Reproduce each of the rows below word for word.

▬▬▬▬▬▬

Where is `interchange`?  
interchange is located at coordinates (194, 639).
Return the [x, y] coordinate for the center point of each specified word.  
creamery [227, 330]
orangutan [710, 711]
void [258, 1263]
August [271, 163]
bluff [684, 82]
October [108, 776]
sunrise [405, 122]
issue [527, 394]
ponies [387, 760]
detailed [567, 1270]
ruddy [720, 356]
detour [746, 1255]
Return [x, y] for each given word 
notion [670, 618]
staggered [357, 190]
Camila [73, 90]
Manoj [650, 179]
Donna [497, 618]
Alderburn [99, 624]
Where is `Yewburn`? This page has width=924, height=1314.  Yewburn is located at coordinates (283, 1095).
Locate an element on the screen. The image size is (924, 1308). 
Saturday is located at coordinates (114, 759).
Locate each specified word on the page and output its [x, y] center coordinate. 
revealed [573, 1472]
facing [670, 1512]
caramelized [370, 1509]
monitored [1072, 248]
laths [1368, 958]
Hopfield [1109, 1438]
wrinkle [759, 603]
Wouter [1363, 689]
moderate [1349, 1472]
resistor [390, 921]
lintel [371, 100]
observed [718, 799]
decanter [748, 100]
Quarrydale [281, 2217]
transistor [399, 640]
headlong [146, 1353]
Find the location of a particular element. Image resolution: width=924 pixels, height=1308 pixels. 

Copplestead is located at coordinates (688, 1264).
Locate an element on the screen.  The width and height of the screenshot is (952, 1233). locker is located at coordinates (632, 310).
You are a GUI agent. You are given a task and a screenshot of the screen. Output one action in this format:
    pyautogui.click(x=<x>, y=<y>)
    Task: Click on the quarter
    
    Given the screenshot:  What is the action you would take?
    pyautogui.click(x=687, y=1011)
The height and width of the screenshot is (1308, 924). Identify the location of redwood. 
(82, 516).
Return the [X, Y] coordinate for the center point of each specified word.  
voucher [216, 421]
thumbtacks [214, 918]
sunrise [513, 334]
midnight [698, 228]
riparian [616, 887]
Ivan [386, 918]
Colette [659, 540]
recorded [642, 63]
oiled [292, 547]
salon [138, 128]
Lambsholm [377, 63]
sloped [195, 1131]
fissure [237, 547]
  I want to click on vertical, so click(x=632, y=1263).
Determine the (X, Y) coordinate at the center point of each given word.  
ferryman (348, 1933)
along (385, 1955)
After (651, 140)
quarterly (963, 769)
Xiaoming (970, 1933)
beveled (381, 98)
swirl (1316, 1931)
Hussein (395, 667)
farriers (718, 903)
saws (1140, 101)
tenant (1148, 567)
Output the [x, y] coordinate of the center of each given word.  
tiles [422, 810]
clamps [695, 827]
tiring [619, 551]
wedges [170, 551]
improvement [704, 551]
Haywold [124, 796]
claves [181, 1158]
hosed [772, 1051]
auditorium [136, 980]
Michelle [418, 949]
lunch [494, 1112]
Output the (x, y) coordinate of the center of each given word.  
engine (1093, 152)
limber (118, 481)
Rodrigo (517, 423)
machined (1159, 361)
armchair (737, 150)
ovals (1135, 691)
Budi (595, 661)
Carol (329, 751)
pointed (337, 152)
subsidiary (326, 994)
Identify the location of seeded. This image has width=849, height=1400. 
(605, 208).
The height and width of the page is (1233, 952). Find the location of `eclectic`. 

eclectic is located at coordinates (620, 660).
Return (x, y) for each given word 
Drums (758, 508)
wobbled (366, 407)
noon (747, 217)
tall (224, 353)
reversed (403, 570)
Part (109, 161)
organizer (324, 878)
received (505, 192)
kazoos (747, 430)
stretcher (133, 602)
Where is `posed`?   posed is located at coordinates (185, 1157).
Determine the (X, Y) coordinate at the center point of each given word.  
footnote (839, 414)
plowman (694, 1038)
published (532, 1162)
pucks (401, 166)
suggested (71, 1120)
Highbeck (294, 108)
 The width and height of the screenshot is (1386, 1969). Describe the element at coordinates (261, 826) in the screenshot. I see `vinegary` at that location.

▬▬▬▬▬▬

◆ **TASK ANSWER**
Where is `interchange`?  
interchange is located at coordinates (194, 639).
Return the [x, y] coordinate for the center point of each specified word.  
creamery [227, 330]
orangutan [710, 711]
void [258, 1263]
August [271, 163]
bluff [684, 82]
October [108, 776]
sunrise [405, 122]
issue [527, 394]
ponies [387, 760]
detailed [567, 1270]
ruddy [720, 356]
detour [746, 1255]
Return [x, y] for each given word 
notion [670, 618]
staggered [357, 190]
Camila [73, 90]
Manoj [650, 179]
Donna [497, 618]
Alderburn [99, 624]
Where is `Yewburn`? This page has width=924, height=1314.  Yewburn is located at coordinates (283, 1095).
Locate an element on the screen. The image size is (924, 1308). 
Saturday is located at coordinates (114, 759).
Locate each specified word on the page and output its [x, y] center coordinate. 
revealed [573, 1472]
facing [670, 1512]
caramelized [370, 1509]
monitored [1072, 248]
laths [1368, 958]
Hopfield [1109, 1438]
wrinkle [759, 603]
Wouter [1363, 689]
moderate [1349, 1472]
resistor [390, 921]
lintel [371, 100]
observed [718, 799]
decanter [748, 100]
Quarrydale [281, 2217]
transistor [399, 640]
headlong [146, 1353]
Find the location of a particular element. Image resolution: width=924 pixels, height=1308 pixels. 

Copplestead is located at coordinates (688, 1264).
Locate an element on the screen.  The width and height of the screenshot is (952, 1233). locker is located at coordinates (632, 310).
You are a GUI agent. You are given a task and a screenshot of the screen. Output one action in this format:
    pyautogui.click(x=<x>, y=<y>)
    Task: Click on the quarter
    
    Given the screenshot:  What is the action you would take?
    pyautogui.click(x=687, y=1011)
The height and width of the screenshot is (1308, 924). Identify the location of redwood. 
(82, 516).
Return the [X, Y] coordinate for the center point of each specified word.  
voucher [216, 421]
thumbtacks [214, 918]
sunrise [513, 334]
midnight [698, 228]
riparian [616, 887]
Ivan [386, 918]
Colette [659, 540]
recorded [642, 63]
oiled [292, 547]
salon [138, 128]
Lambsholm [377, 63]
sloped [195, 1131]
fissure [237, 547]
  I want to click on vertical, so click(x=632, y=1263).
Determine the (X, Y) coordinate at the center point of each given word.  
ferryman (348, 1933)
along (385, 1955)
After (651, 140)
quarterly (963, 769)
Xiaoming (970, 1933)
beveled (381, 98)
swirl (1316, 1931)
Hussein (395, 667)
farriers (718, 903)
saws (1140, 101)
tenant (1148, 567)
Output the [x, y] coordinate of the center of each given word.  
tiles [422, 810]
clamps [695, 827]
tiring [619, 551]
wedges [170, 551]
improvement [704, 551]
Haywold [124, 796]
claves [181, 1158]
hosed [772, 1051]
auditorium [136, 980]
Michelle [418, 949]
lunch [494, 1112]
Output the (x, y) coordinate of the center of each given word.  
engine (1093, 152)
limber (118, 481)
Rodrigo (517, 423)
machined (1159, 361)
armchair (737, 150)
ovals (1135, 691)
Budi (595, 661)
Carol (329, 751)
pointed (337, 152)
subsidiary (326, 994)
Identify the location of seeded. This image has width=849, height=1400. 
(605, 208).
The height and width of the page is (1233, 952). Find the location of `eclectic`. 

eclectic is located at coordinates (620, 660).
Return (x, y) for each given word 
Drums (758, 508)
wobbled (366, 407)
noon (747, 217)
tall (224, 353)
reversed (403, 570)
Part (109, 161)
organizer (324, 878)
received (505, 192)
kazoos (747, 430)
stretcher (133, 602)
Where is `posed`?   posed is located at coordinates (185, 1157).
Determine the (X, Y) coordinate at the center point of each given word.  
footnote (839, 414)
plowman (694, 1038)
published (532, 1162)
pucks (401, 166)
suggested (71, 1120)
Highbeck (294, 108)
 The width and height of the screenshot is (1386, 1969). Describe the element at coordinates (261, 826) in the screenshot. I see `vinegary` at that location.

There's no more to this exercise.